■ Directions for this task
Copy the records below word for word, starting at the line that contains "started [194, 87]" and ending at the line that contains "extravagant (736, 1144)", with both of those lines included.

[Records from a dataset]
* * * *

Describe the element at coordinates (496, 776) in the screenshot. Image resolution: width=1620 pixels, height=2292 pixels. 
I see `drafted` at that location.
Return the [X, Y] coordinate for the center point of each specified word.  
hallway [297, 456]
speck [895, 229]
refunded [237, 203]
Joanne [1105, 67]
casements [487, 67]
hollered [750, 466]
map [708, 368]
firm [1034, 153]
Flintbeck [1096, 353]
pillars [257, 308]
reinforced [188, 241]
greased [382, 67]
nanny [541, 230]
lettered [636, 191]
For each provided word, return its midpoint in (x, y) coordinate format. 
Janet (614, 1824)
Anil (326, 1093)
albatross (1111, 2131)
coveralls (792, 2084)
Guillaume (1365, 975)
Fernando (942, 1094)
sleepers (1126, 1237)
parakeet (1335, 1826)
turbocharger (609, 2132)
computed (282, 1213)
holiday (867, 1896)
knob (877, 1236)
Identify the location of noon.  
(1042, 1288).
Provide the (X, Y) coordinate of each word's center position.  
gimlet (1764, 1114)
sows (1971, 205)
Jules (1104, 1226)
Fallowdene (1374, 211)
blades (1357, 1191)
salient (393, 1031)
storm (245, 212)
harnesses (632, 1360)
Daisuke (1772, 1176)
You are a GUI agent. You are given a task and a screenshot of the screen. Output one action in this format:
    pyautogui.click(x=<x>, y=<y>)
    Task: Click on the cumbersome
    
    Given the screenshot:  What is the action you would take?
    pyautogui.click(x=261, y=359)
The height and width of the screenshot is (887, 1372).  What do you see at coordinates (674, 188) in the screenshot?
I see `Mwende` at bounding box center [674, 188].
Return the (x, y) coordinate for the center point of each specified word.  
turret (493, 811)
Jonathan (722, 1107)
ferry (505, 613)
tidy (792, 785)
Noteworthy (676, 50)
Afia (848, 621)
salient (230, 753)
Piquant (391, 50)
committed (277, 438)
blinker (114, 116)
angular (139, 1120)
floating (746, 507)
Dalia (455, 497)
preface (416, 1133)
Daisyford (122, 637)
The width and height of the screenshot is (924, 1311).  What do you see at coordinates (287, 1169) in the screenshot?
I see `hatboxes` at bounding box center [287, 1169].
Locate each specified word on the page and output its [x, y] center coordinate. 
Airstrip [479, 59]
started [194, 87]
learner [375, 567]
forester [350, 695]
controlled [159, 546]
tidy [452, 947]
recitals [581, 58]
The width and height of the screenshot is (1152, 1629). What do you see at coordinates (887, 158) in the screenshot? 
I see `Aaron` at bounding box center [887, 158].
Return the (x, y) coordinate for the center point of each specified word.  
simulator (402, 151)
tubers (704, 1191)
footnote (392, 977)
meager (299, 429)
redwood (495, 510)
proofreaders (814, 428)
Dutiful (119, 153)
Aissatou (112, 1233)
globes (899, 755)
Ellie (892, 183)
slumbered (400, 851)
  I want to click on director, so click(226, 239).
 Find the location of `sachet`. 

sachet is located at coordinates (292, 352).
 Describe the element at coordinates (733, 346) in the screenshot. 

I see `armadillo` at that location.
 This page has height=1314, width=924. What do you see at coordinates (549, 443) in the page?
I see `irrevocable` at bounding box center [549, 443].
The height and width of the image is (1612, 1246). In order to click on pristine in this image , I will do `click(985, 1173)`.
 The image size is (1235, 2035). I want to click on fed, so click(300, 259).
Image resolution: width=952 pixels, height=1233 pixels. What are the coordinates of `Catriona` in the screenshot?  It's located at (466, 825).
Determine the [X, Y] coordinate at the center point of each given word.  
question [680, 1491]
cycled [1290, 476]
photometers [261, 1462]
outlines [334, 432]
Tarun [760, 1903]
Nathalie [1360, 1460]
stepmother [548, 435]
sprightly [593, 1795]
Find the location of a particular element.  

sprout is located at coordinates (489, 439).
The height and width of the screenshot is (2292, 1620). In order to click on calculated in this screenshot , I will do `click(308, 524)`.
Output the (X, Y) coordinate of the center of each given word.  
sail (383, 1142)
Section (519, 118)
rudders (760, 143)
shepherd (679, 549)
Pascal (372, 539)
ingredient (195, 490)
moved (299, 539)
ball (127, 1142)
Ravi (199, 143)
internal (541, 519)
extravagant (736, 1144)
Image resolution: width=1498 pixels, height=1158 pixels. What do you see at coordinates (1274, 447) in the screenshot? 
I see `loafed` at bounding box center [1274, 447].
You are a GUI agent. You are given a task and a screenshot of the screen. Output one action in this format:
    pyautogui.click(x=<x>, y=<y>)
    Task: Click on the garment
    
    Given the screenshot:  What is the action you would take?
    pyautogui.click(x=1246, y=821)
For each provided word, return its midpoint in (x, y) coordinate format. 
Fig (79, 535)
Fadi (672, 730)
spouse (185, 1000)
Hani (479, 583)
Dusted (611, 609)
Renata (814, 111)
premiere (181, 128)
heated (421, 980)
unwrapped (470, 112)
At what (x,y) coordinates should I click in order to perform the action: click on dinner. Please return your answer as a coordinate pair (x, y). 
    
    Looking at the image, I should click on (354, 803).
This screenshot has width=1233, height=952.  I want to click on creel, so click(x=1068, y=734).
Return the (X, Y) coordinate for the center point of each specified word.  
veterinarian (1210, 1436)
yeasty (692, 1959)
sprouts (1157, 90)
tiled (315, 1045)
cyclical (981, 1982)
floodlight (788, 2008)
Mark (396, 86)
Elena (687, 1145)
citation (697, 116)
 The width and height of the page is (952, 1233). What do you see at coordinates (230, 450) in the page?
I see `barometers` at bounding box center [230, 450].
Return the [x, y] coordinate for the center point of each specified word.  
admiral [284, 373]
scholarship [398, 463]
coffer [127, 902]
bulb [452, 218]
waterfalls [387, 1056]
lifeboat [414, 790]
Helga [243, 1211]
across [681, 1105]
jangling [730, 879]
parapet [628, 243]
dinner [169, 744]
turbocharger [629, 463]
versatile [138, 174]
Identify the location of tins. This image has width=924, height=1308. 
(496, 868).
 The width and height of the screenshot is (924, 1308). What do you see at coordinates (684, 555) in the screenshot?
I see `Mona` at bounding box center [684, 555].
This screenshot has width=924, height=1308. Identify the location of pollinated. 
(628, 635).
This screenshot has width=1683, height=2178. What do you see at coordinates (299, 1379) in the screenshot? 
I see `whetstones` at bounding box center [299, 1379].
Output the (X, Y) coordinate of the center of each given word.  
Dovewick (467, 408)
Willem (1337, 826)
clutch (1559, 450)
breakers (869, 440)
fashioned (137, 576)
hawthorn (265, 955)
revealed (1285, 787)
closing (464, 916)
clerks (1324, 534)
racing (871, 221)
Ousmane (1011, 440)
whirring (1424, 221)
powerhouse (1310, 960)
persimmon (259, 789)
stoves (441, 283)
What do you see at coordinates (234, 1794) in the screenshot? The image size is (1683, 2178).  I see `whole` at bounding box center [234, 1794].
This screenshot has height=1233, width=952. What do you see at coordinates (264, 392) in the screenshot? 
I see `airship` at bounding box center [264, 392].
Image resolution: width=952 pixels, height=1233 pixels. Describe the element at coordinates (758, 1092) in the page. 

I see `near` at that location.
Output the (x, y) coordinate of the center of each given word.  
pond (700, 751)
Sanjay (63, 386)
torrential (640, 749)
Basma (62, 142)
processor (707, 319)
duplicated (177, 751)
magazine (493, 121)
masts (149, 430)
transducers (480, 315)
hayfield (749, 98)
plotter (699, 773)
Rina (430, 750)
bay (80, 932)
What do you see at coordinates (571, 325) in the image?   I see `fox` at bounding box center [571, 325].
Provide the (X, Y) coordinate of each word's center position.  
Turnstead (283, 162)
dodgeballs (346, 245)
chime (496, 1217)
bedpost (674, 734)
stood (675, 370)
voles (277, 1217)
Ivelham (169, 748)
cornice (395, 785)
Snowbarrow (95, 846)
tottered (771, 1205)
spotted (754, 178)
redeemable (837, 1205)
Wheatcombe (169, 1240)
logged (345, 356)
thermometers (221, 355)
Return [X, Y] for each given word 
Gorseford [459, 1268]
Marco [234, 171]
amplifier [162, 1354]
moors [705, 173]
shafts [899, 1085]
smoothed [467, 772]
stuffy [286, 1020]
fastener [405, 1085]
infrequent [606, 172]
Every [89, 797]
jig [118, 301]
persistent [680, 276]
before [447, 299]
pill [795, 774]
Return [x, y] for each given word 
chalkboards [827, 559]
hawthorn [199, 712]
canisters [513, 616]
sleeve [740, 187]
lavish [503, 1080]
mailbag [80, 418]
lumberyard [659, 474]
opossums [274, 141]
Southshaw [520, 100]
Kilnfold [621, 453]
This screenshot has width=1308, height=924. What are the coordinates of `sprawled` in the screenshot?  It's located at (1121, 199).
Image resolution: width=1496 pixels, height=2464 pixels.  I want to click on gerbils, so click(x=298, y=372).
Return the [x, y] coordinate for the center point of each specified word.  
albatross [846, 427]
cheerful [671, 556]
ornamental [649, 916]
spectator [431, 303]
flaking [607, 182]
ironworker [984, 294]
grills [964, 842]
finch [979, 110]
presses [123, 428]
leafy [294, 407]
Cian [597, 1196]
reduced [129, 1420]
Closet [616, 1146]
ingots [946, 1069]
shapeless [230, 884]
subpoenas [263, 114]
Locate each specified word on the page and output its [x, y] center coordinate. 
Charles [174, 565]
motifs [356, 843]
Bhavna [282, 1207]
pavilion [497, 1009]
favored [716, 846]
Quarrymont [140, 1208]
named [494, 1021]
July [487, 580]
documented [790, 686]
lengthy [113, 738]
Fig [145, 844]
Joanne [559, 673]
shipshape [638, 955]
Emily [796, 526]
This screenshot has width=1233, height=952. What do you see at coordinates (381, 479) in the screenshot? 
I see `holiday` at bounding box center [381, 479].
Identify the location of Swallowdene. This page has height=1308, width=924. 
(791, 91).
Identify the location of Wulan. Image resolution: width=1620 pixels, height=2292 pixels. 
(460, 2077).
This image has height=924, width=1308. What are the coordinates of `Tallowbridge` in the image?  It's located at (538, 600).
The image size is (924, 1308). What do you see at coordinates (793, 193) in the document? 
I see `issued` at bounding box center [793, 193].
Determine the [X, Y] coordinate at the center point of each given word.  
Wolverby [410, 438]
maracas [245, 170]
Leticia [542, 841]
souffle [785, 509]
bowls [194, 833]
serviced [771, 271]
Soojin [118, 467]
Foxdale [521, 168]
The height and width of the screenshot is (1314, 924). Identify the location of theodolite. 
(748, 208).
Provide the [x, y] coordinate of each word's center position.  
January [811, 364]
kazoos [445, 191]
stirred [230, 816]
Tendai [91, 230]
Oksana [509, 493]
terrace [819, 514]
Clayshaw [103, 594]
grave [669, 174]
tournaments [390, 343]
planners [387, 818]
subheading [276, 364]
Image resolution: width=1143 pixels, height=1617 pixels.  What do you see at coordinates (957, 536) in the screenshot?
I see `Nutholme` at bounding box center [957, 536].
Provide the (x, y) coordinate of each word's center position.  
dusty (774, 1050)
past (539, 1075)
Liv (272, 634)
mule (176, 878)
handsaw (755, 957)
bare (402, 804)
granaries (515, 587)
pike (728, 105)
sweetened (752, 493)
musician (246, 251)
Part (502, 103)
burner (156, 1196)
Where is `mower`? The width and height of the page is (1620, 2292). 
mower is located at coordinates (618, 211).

* * * *

■ Correct result
started [194, 87]
learner [375, 567]
forester [350, 695]
controlled [159, 546]
tidy [452, 947]
recitals [581, 58]
The width and height of the screenshot is (1152, 1629). What do you see at coordinates (887, 158) in the screenshot? 
I see `Aaron` at bounding box center [887, 158].
Return the (x, y) coordinate for the center point of each specified word.  
simulator (402, 151)
tubers (704, 1191)
footnote (392, 977)
meager (299, 429)
redwood (495, 510)
proofreaders (814, 428)
Dutiful (119, 153)
Aissatou (112, 1233)
globes (899, 755)
Ellie (892, 183)
slumbered (400, 851)
  I want to click on director, so click(226, 239).
 Find the location of `sachet`. 

sachet is located at coordinates (292, 352).
 Describe the element at coordinates (733, 346) in the screenshot. 

I see `armadillo` at that location.
 This page has height=1314, width=924. What do you see at coordinates (549, 443) in the page?
I see `irrevocable` at bounding box center [549, 443].
The height and width of the image is (1612, 1246). In order to click on pristine in this image , I will do `click(985, 1173)`.
 The image size is (1235, 2035). I want to click on fed, so click(300, 259).
Image resolution: width=952 pixels, height=1233 pixels. What are the coordinates of `Catriona` in the screenshot?  It's located at (466, 825).
Determine the [X, Y] coordinate at the center point of each given word.  
question [680, 1491]
cycled [1290, 476]
photometers [261, 1462]
outlines [334, 432]
Tarun [760, 1903]
Nathalie [1360, 1460]
stepmother [548, 435]
sprightly [593, 1795]
Find the location of a particular element.  

sprout is located at coordinates (489, 439).
The height and width of the screenshot is (2292, 1620). In order to click on calculated in this screenshot , I will do `click(308, 524)`.
Output the (X, Y) coordinate of the center of each given word.  
sail (383, 1142)
Section (519, 118)
rudders (760, 143)
shepherd (679, 549)
Pascal (372, 539)
ingredient (195, 490)
moved (299, 539)
ball (127, 1142)
Ravi (199, 143)
internal (541, 519)
extravagant (736, 1144)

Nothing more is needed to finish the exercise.